What the exercise asks
Return the items exactly as they appear, from the line containing "This is a 0.8" through the end of the items, including both of those lines.

Items

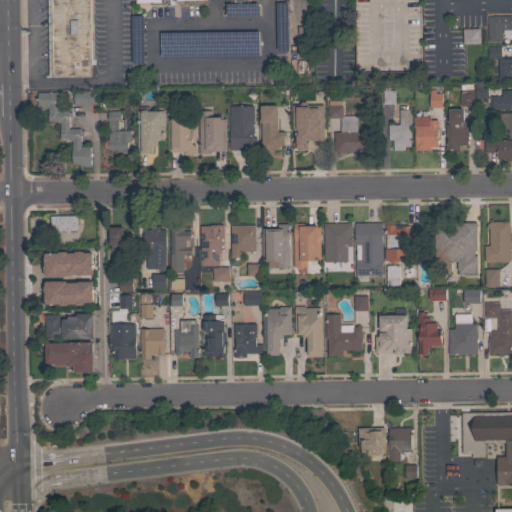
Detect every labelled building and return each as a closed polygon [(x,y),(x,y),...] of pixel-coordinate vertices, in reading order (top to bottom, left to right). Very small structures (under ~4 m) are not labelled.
[(92,0),(93,41),(92,41),(92,59),(90,59),(90,76),(53,77),(52,76),(49,76),(47,0),(92,0)] [(511,15),(511,29),(502,30),(502,42),(488,42),(487,16),(511,15)] [(479,28),(479,43),(463,44),(462,29),(479,28)] [(511,58),(511,80),(498,80),(498,58),(488,59),(488,46),(500,46),(501,58),(511,58)] [(475,98),(475,84),(487,84),(488,98),(475,98)] [(314,88),(326,88),(326,103),(314,104),(314,88)] [(430,108),(429,90),(435,89),(435,94),(442,93),(442,107),(430,108)] [(460,107),(460,93),(465,93),(464,90),(472,89),(472,93),(474,93),(474,106),(460,107)] [(395,104),(383,104),(382,91),(395,90),(395,104)] [(511,90),(511,109),(502,109),(502,90),(511,90)] [(74,105),(73,91),(96,91),(96,104),(74,105)] [(60,123),(57,123),(57,120),(48,121),(48,108),(46,108),(46,106),(37,106),(37,93),(57,92),(58,111),(68,110),(68,112),(71,112),(71,116),(68,117),(68,129),(80,129),(80,131),(83,131),(83,136),(80,136),(81,147),(89,146),(90,167),(73,167),(72,141),(69,141),(69,138),(60,138),(60,123)] [(334,132),(340,132),(340,118),(328,118),(327,101),(342,100),(342,116),(357,116),(357,130),(369,130),(370,151),(334,152),(334,132)] [(229,106),(253,105),(254,121),(253,121),(253,137),(257,137),(257,153),(242,153),(242,150),(230,150),(229,106)] [(260,105),(277,105),(277,122),(277,132),(283,131),(284,145),(279,145),(279,150),(273,150),(273,152),(267,152),(267,150),(261,150),(261,123),(260,105)] [(137,111),(139,111),(139,107),(149,107),(149,111),(164,111),(165,141),(158,141),(158,146),(153,146),(153,154),(138,154),(137,111)] [(320,116),(322,116),(322,120),(320,120),(320,133),(325,133),(325,147),(301,148),(301,152),(292,152),(292,127),(293,127),(293,117),(309,117),(309,109),(320,109),(320,116)] [(410,146),(403,146),(403,150),(393,150),(393,140),(388,140),(388,125),(399,125),(399,109),(410,109),(410,146)] [(445,124),(449,124),(449,122),(447,122),(446,116),(448,116),(448,109),(463,109),(463,121),(468,121),(468,136),(467,136),(467,145),(459,146),(459,151),(454,151),(454,149),(446,149),(445,124)] [(126,154),(123,153),(121,152),(116,152),(116,150),(108,150),(108,148),(105,148),(103,147),(103,143),(105,141),(108,141),(108,111),(120,111),(120,120),(117,120),(118,131),(130,131),(130,142),(127,142),(127,152),(126,154)] [(199,111),(212,111),(212,117),(223,117),(223,119),(226,119),(226,151),(211,152),(211,154),(200,154),(199,111)] [(511,112),(511,134),(508,135),(508,129),(500,129),(499,113),(511,112)] [(414,116),(430,116),(430,120),(437,120),(437,147),(430,147),(430,150),(414,150),(414,116)] [(168,152),(168,120),(171,120),(171,118),(195,118),(195,154),(184,154),(184,152),(168,152)] [(511,140),(511,160),(506,161),(506,158),(496,158),(496,152),(485,153),(485,140),(511,140)] [(50,231),(50,216),(76,215),(77,231),(50,231)] [(355,260),(356,260),(355,245),(354,223),(381,222),(383,274),(355,275),(355,260)] [(510,261),(484,262),(484,246),(489,246),(489,228),(487,228),(487,224),(489,224),(489,222),(509,222),(510,261)] [(293,224),(304,223),(304,226),(317,226),(317,227),(320,227),(320,259),(318,259),(318,261),(307,261),(307,267),(293,267),(293,224)] [(323,223),(351,223),(352,246),(346,246),(347,262),(324,262),(323,223)] [(289,267),(277,267),(268,267),(268,261),(265,261),(265,259),(263,259),(262,228),(277,227),(277,224),(288,224),(289,267)] [(224,249),(221,250),(222,254),(219,254),(219,265),(212,265),(212,272),(200,272),(200,226),(210,226),(210,225),(222,225),(224,226),(224,249)] [(255,225),(255,251),(241,252),(241,258),(231,258),(230,226),(255,225)] [(385,249),(386,249),(386,225),(402,225),(402,226),(408,226),(408,228),(417,228),(417,240),(409,240),(409,260),(397,261),(397,263),(390,263),(390,261),(385,261),(385,249)] [(450,249),(449,225),(471,225),(472,235),(473,234),(474,248),(450,249)] [(146,253),(143,253),(143,227),(152,226),(152,229),(165,229),(165,269),(146,269),(146,253)] [(109,227),(123,227),(123,231),(126,231),(126,233),(133,233),(134,250),(119,251),(118,245),(109,245),(109,227)] [(170,227),(181,227),(181,228),(190,228),(190,239),(192,239),(192,246),(192,255),(188,255),(188,254),(183,254),(183,271),(170,271),(169,254),(171,254),(170,227)] [(78,263),(85,263),(85,265),(95,265),(95,283),(90,283),(90,286),(88,286),(88,290),(83,290),(83,287),(79,287),(78,263)] [(260,264),(260,276),(246,276),(246,264),(260,264)] [(399,286),(387,286),(386,265),(398,265),(399,286)] [(212,267),(229,267),(229,281),(213,281),(212,267)] [(499,286),(486,287),(486,286),(485,286),(484,270),(498,269),(499,286)] [(165,289),(140,289),(139,270),(151,270),(151,275),(166,274),(166,285),(164,285),(165,289)] [(461,284),(461,272),(479,272),(479,283),(461,284)] [(119,291),(118,279),(132,279),(132,291),(119,291)] [(170,289),(170,279),(183,279),(183,289),(170,289)] [(353,296),(362,295),(362,289),(368,289),(368,295),(367,295),(367,310),(354,311),(353,296)] [(428,301),(428,289),(445,289),(445,300),(428,301)] [(463,303),(463,289),(479,289),(479,303),(463,303)] [(259,292),(259,305),(244,305),(243,293),(259,292)] [(171,306),(170,294),(182,294),(182,306),(171,306)] [(215,306),(214,294),(227,294),(228,305),(215,306)] [(119,295),(131,295),(131,308),(119,308),(119,295)] [(497,324),(495,324),(495,319),(497,319),(497,317),(484,318),(484,303),(499,302),(499,310),(511,310),(511,322),(511,346),(510,347),(511,354),(503,354),(503,356),(497,356),(497,355),(488,355),(488,341),(489,341),(489,331),(498,331),(497,324)] [(140,304),(152,304),(152,318),(140,318),(140,304)] [(263,313),(265,313),(265,308),(279,308),(279,307),(290,306),(291,334),(282,334),(283,339),(278,339),(279,356),(264,357),(263,313)] [(294,306),(305,306),(305,308),(320,307),(320,315),(321,315),(322,356),(307,357),(307,339),(302,339),(302,334),(294,335),(294,306)] [(45,339),(45,315),(60,314),(60,319),(67,319),(67,316),(76,316),(76,314),(85,313),(85,312),(92,311),(92,313),(93,313),(93,338),(45,339)] [(417,312),(424,312),(424,313),(425,313),(425,317),(430,317),(430,323),(436,323),(436,330),(440,330),(441,344),(431,344),(431,348),(427,348),(428,353),(426,354),(424,355),(422,355),(420,354),(418,354),(417,312)] [(340,325),(353,325),(353,327),(356,327),(356,325),(361,325),(362,350),(359,350),(359,351),(355,351),(355,350),(341,350),(341,355),(327,356),(326,338),(325,338),(325,314),(340,314),(340,325)] [(476,354),(448,354),(448,329),(454,329),(454,314),(471,314),(471,323),(476,323),(476,354)] [(223,333),(225,333),(225,339),(223,339),(223,353),(225,353),(225,357),(217,357),(217,356),(203,356),(203,345),(206,345),(206,331),(203,331),(202,315),(223,315),(223,333)] [(406,315),(407,328),(410,328),(411,349),(410,349),(410,352),(402,352),(402,354),(394,354),(394,352),(375,353),(374,336),(379,336),(379,332),(386,332),(386,330),(379,331),(379,315),(406,315)] [(174,330),(179,330),(179,320),(196,319),(196,325),(198,325),(199,357),(189,358),(189,350),(182,351),(182,354),(181,354),(180,356),(177,356),(175,354),(174,354),(174,330)] [(234,348),(235,348),(235,337),(234,338),(234,324),(255,324),(255,344),(262,344),(262,353),(246,353),(246,357),(234,358),(234,348)] [(140,329),(163,328),(164,354),(150,355),(150,359),(141,359),(140,329)] [(113,359),(113,350),(109,350),(109,336),(125,336),(125,334),(130,334),(130,335),(135,335),(136,359),(113,359)] [(92,342),(92,343),(93,343),(93,351),(92,351),(92,372),(73,373),(73,366),(67,366),(67,365),(54,365),(54,363),(45,364),(45,343),(92,342)] [(511,511),(494,511),(494,509),(511,508),(511,483),(508,483),(508,485),(496,485),(496,456),(505,456),(504,442),(484,443),(484,457),(471,457),(471,453),(462,454),(461,413),(511,411),(511,511)] [(384,427),(385,453),(381,453),(381,455),(367,455),(367,450),(360,450),(360,447),(358,448),(357,428),(384,427)] [(411,428),(411,451),(399,451),(399,461),(388,461),(388,428),(411,428)] [(416,464),(416,478),(405,478),(405,465),(416,464)]
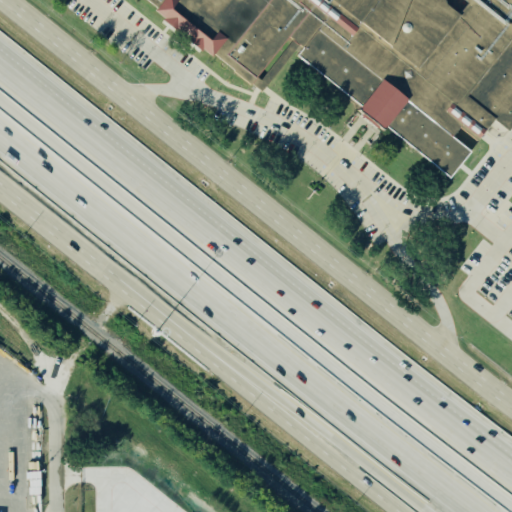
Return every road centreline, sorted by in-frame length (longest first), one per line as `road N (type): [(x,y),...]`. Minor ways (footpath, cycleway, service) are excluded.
road 1 (motorway): [(511,476),(0,71)]
road 2 (primary): [(511,403),(7,0)]
road 3 (motorway): [(0,125),(489,511)]
road 4 (motorway): [(204,354),(424,511)]
road 5 (primary): [(204,354),(399,511)]
road 6 (primary): [(0,189),(125,290)]
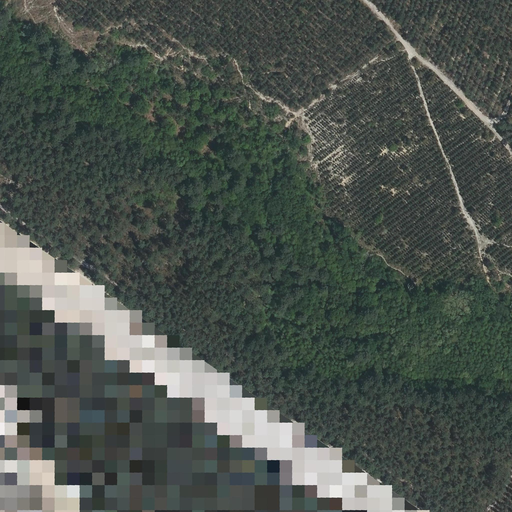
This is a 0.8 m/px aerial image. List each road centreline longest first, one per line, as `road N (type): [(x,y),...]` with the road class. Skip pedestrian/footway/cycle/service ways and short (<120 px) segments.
road 1 (track): [(457,511),(211,339)]
road 2 (track): [(396,30),(497,300)]
road 3 (track): [(365,0),(511,147)]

Written response
This is a 0.8 m/px aerial image. List each road centreline longest first, one per line, as `road N (type): [(x,y),...]` with the road class. Skip pedestrian/footway/cycle/service ways and short (<120 px) segments.
road 1 (track): [(457,511),(211,339)]
road 2 (track): [(396,30),(497,300)]
road 3 (track): [(365,0),(511,147)]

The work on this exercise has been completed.